WHAT THE TASK ASKS
Wherever the string "pink" shows up in the records below, return that line.

DATA SUPPLIED
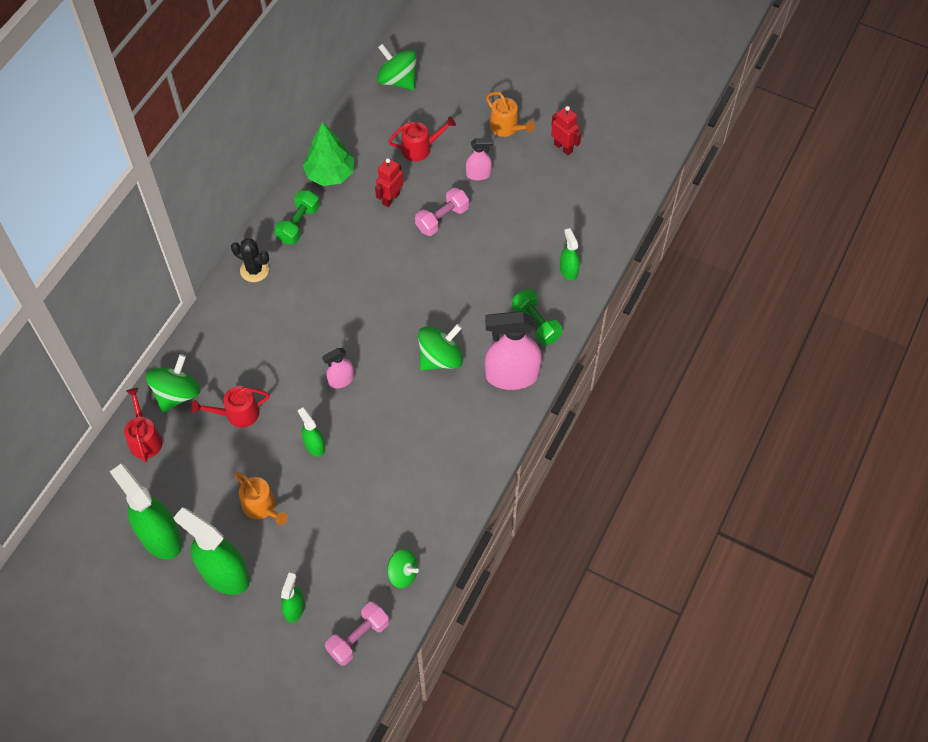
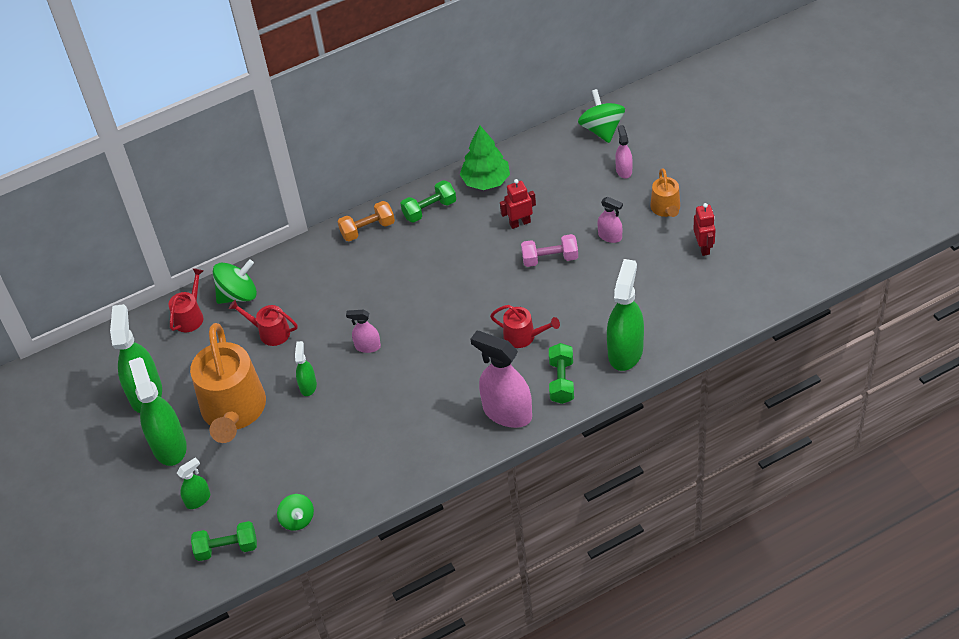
camera: 40 degrees right, 10 degrees down
black cactus [231,238,269,282] -> orange dumbbell [337,201,395,241]
orange watering can [235,472,288,525] -> orange watering can [190,323,266,443], size x2.09
pink dumbbell [325,602,389,666] -> green dumbbell [191,521,257,561]
red watering can [388,117,456,161] -> red watering can moved to [490,305,560,348]
green spinning top [418,324,463,370] -> none
green spray bottle [560,228,580,280] -> green spray bottle [607,259,644,371], size x1.97
none -> pink spray bottle [615,125,633,179]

SOLUTION TO THIS TASK
pink dumbbell [325,602,389,666] -> green dumbbell [191,521,257,561]
none -> pink spray bottle [615,125,633,179]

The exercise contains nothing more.